Work instructions: Locate each line in the rows below that contains the string "kern" and copy those lines.

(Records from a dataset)
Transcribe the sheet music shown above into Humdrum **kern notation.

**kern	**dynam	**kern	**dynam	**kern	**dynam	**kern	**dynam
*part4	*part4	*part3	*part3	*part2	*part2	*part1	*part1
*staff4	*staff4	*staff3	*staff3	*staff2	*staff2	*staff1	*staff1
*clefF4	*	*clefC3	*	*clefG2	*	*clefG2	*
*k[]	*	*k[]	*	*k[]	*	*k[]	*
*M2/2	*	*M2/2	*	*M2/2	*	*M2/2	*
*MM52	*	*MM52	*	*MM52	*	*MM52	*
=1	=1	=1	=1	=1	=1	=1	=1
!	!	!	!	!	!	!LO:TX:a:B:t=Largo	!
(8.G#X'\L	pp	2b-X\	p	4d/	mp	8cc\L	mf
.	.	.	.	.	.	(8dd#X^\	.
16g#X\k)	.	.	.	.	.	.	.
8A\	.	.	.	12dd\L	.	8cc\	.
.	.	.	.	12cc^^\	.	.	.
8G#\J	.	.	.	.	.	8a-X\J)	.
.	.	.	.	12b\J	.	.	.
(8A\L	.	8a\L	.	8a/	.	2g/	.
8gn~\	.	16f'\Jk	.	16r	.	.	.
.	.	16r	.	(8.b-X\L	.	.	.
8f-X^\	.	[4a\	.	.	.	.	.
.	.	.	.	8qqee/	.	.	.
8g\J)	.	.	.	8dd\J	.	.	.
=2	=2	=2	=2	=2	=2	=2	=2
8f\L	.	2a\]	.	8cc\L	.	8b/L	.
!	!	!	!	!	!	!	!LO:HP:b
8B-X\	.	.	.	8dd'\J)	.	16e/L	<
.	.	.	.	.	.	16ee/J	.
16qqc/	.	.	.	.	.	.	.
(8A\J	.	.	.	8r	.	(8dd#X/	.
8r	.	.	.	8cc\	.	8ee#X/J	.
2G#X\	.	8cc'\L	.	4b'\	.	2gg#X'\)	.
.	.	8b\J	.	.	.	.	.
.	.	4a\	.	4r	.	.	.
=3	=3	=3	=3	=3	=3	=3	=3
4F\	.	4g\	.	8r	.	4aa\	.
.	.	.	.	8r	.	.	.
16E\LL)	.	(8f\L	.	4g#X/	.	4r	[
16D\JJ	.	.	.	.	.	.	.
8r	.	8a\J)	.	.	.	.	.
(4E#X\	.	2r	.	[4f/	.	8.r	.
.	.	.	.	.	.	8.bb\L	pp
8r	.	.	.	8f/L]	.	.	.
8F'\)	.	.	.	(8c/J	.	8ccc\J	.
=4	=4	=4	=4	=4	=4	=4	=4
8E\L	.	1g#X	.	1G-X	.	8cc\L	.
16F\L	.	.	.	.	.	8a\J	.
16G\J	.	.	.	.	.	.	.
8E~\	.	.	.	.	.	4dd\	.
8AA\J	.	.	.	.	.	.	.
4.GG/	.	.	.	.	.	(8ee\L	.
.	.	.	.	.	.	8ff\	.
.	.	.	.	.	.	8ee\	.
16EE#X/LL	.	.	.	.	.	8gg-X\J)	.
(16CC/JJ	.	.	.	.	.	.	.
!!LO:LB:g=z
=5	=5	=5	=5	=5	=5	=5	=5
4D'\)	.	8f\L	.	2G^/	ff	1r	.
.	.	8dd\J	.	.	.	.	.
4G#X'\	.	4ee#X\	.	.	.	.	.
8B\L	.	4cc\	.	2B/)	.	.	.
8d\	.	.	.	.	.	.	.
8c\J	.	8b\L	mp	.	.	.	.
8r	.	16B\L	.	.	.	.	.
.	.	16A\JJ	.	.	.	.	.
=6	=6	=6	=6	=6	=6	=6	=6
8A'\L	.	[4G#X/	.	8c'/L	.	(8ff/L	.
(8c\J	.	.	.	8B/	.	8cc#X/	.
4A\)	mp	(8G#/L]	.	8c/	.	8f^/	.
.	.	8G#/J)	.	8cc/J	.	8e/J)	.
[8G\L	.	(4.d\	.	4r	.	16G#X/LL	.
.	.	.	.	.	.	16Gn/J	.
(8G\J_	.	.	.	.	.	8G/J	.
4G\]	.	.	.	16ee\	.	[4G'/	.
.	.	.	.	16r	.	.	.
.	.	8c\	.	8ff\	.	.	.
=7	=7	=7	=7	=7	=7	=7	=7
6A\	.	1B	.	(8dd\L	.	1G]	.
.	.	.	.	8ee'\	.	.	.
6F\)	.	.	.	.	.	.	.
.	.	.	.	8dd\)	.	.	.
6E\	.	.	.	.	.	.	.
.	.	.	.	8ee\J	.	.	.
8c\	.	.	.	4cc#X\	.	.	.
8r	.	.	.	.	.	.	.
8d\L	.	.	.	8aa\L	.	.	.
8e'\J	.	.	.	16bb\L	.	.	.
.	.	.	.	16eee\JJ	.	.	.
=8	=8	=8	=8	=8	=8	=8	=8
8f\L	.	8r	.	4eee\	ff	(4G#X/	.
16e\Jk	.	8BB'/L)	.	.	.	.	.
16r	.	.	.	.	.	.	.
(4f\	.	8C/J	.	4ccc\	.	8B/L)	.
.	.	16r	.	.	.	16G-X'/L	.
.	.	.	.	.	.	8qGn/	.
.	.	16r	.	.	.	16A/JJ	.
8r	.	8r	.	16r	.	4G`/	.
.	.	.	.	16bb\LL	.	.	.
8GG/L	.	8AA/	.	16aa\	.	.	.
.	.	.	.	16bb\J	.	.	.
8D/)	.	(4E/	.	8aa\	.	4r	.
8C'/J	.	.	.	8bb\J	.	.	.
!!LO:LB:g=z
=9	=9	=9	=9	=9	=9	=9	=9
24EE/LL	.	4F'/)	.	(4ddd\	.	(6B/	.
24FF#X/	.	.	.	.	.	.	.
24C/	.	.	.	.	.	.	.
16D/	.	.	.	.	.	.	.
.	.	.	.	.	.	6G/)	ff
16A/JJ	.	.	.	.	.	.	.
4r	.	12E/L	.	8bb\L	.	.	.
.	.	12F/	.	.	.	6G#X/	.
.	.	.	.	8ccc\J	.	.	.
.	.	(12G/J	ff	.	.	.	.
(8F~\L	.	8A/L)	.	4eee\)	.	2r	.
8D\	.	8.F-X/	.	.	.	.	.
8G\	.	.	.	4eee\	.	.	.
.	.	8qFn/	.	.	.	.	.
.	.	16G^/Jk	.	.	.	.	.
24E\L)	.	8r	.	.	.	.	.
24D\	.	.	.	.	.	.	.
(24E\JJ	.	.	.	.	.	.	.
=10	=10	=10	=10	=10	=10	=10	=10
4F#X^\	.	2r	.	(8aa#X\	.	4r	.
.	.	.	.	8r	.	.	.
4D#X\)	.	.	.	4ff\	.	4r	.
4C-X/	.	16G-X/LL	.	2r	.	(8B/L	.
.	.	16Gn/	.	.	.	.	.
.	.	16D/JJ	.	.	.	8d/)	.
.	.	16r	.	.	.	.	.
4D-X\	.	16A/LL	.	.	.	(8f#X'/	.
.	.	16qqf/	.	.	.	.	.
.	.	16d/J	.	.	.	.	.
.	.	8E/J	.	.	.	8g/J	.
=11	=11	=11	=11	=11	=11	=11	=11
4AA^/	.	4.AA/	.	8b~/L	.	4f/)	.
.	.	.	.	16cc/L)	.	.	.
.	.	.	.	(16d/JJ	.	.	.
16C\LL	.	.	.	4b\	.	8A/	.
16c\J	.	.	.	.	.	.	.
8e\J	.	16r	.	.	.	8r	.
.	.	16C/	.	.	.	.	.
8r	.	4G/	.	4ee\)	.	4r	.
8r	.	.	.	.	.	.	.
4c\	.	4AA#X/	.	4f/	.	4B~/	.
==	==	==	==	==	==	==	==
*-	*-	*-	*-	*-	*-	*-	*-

Solution:
Transcribe the sheet music shown above into Humdrum **kern notation.
**kern	**dynam	**kern	**dynam	**kern	**dynam	**kern	**dynam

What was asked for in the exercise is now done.